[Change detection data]
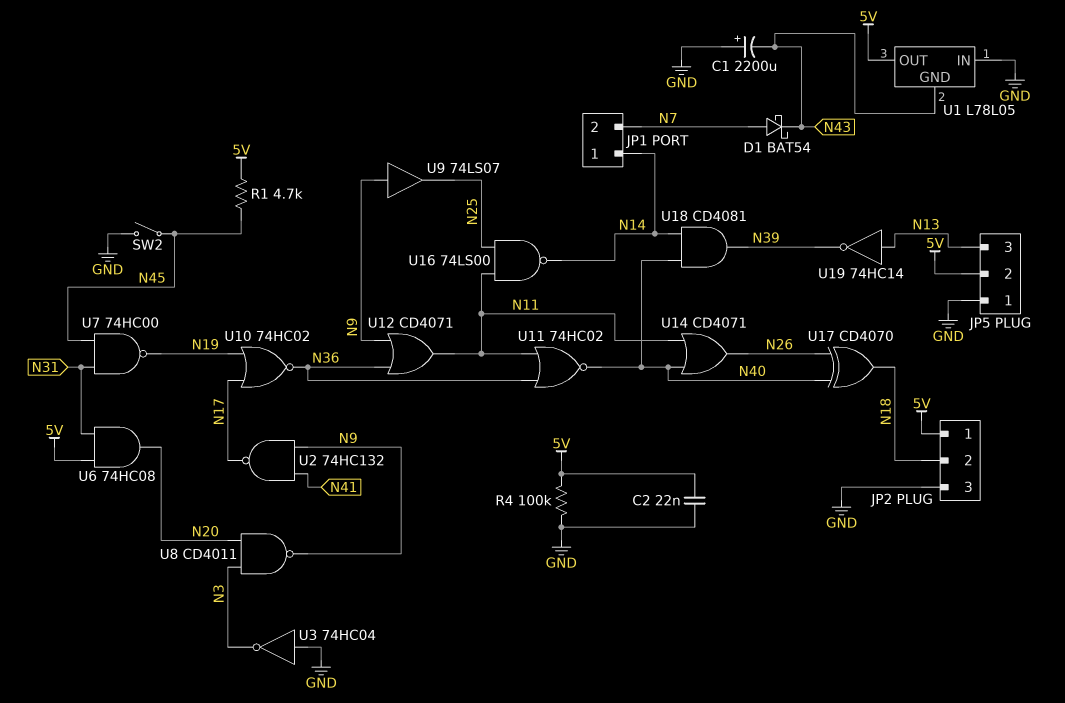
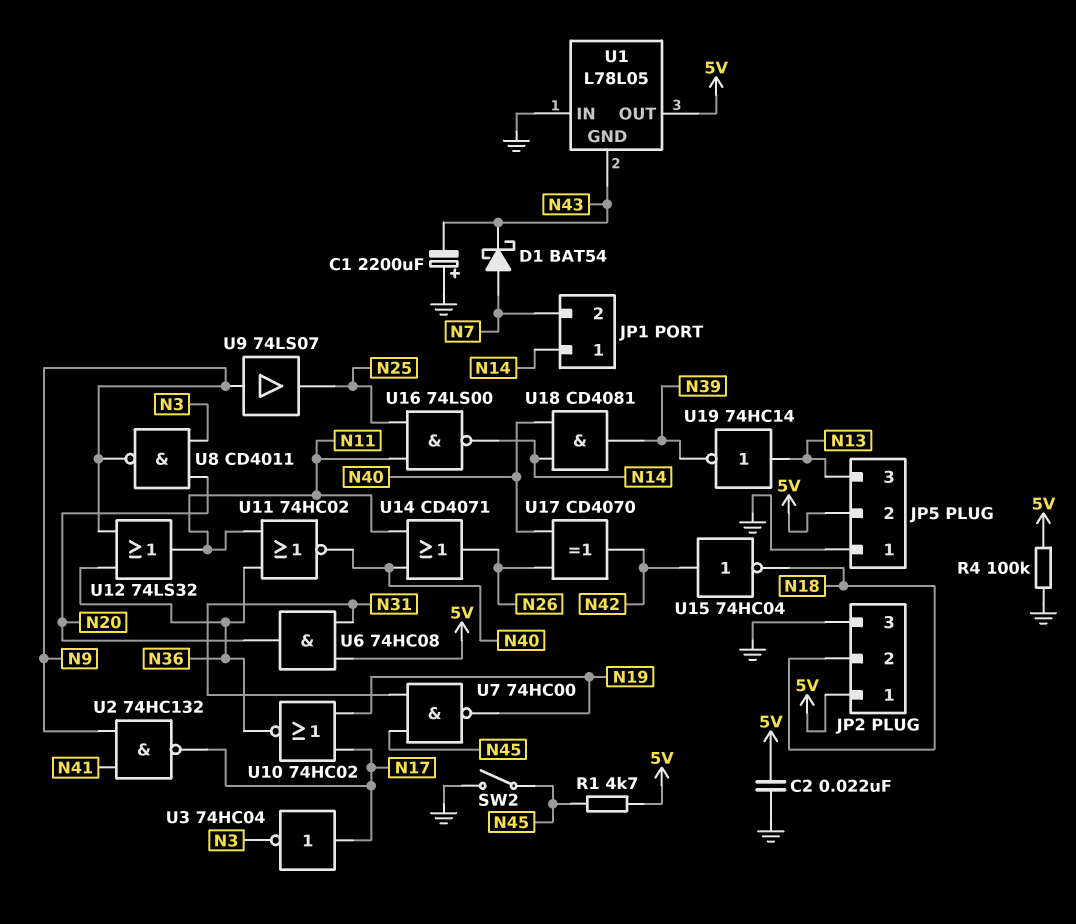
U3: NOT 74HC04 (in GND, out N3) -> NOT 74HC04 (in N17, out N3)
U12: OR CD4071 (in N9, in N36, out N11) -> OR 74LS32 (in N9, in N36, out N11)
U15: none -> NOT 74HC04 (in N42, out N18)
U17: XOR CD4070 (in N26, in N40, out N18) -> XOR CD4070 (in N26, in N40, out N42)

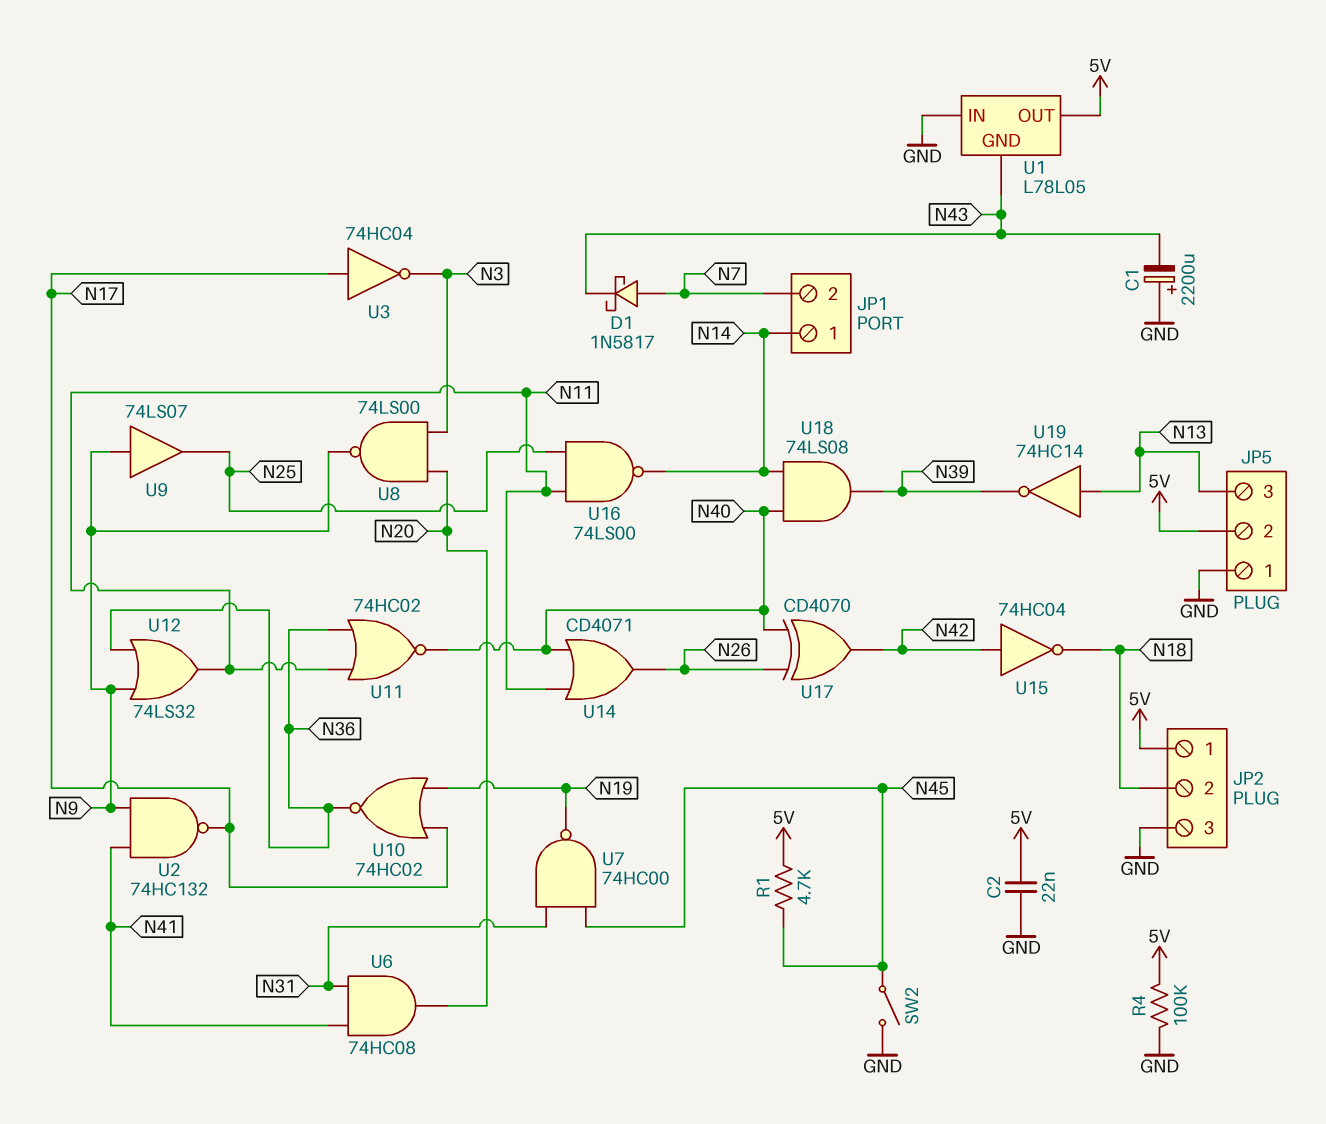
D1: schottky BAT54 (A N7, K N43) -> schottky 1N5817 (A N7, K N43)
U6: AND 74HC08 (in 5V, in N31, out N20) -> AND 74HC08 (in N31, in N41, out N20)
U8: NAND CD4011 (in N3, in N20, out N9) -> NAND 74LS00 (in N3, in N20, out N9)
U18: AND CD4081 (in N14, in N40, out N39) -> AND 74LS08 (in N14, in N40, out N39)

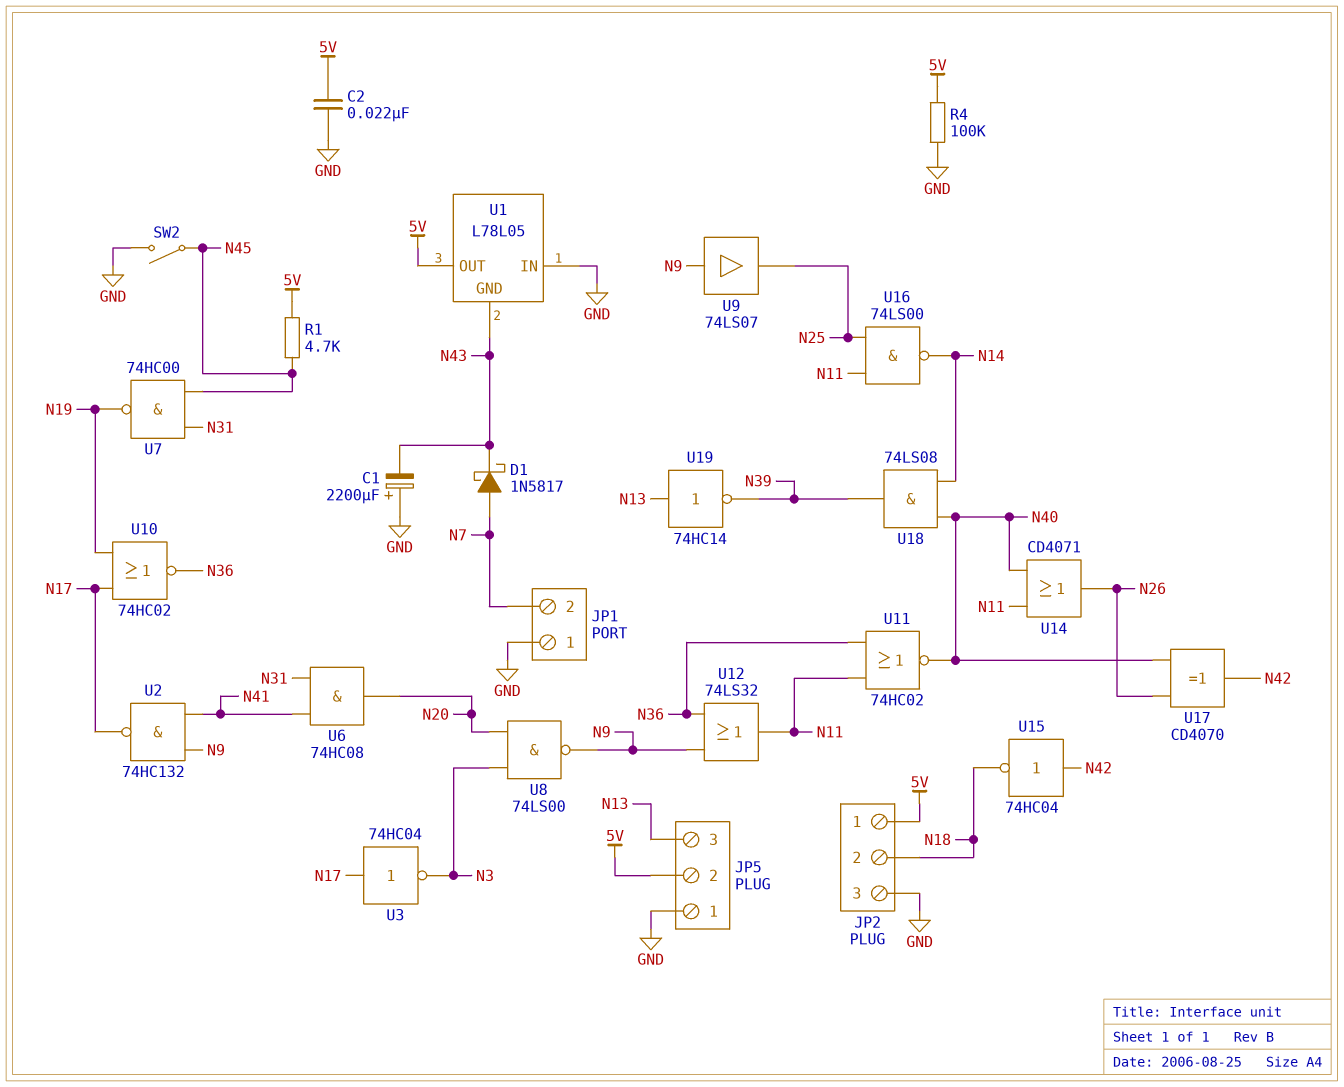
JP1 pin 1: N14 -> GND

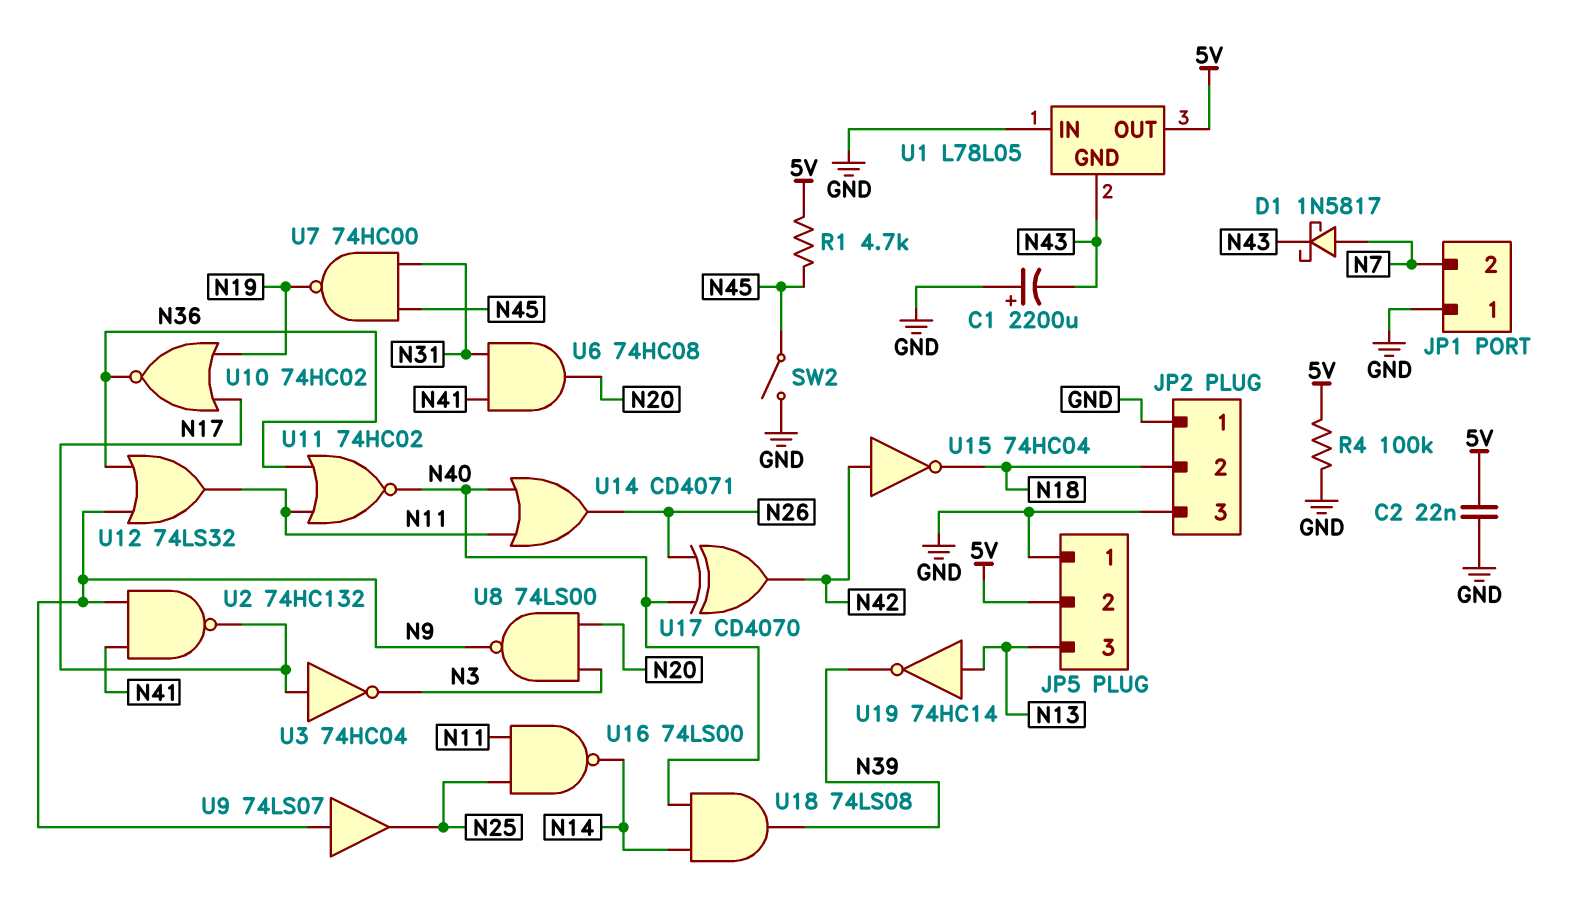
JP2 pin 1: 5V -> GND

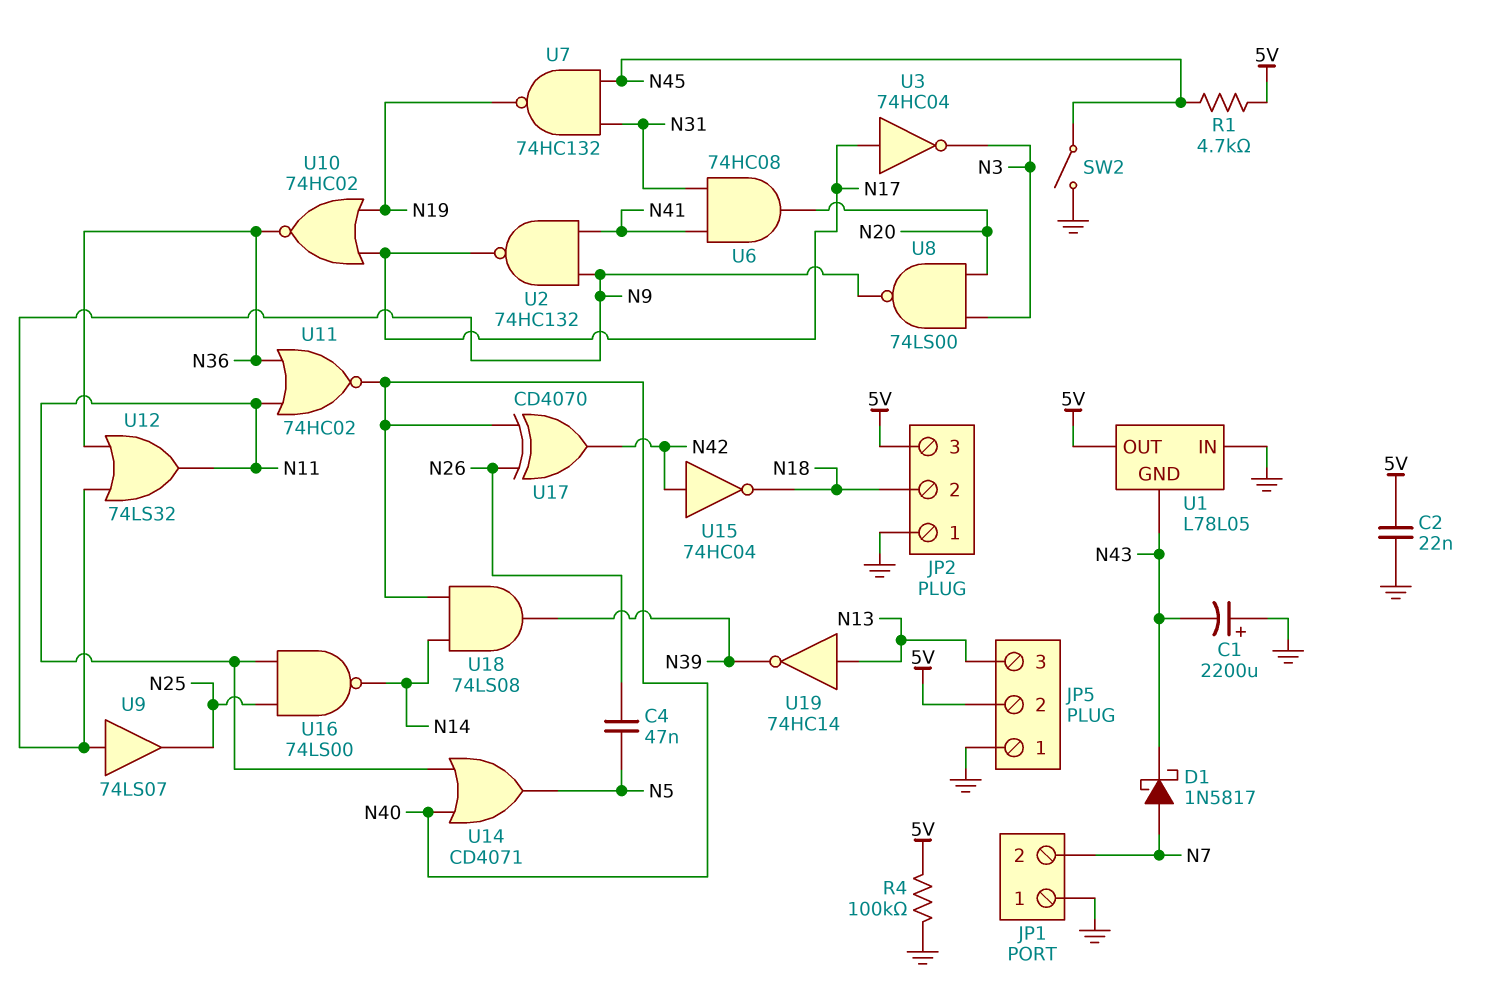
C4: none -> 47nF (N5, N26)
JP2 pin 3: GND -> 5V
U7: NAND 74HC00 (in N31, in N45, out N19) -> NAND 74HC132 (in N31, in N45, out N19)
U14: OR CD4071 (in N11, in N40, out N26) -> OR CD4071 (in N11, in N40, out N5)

---

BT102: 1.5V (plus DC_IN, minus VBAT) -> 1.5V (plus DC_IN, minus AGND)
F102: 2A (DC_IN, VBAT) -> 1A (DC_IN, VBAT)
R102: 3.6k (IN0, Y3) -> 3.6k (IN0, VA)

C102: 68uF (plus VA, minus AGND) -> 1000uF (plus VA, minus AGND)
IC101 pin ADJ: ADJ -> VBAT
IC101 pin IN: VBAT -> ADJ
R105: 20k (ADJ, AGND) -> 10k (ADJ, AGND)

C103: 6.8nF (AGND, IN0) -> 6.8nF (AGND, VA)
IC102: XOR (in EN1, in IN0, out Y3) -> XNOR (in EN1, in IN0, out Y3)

— EXERCISE OBJECTIVE —
Extract the part of the records that opens with the line containing "U3: NOT 74HC04" and closes with the line containing "U14: OR CD4071". Take only those lines, exactly, and no pictures.

— OUTPUT FOR THIS EXERCISE —
U3: NOT 74HC04 (in GND, out N3) -> NOT 74HC04 (in N17, out N3)
U12: OR CD4071 (in N9, in N36, out N11) -> OR 74LS32 (in N9, in N36, out N11)
U15: none -> NOT 74HC04 (in N42, out N18)
U17: XOR CD4070 (in N26, in N40, out N18) -> XOR CD4070 (in N26, in N40, out N42)

D1: schottky BAT54 (A N7, K N43) -> schottky 1N5817 (A N7, K N43)
U6: AND 74HC08 (in 5V, in N31, out N20) -> AND 74HC08 (in N31, in N41, out N20)
U8: NAND CD4011 (in N3, in N20, out N9) -> NAND 74LS00 (in N3, in N20, out N9)
U18: AND CD4081 (in N14, in N40, out N39) -> AND 74LS08 (in N14, in N40, out N39)

JP1 pin 1: N14 -> GND

JP2 pin 1: 5V -> GND

C4: none -> 47nF (N5, N26)
JP2 pin 3: GND -> 5V
U7: NAND 74HC00 (in N31, in N45, out N19) -> NAND 74HC132 (in N31, in N45, out N19)
U14: OR CD4071 (in N11, in N40, out N26) -> OR CD4071 (in N11, in N40, out N5)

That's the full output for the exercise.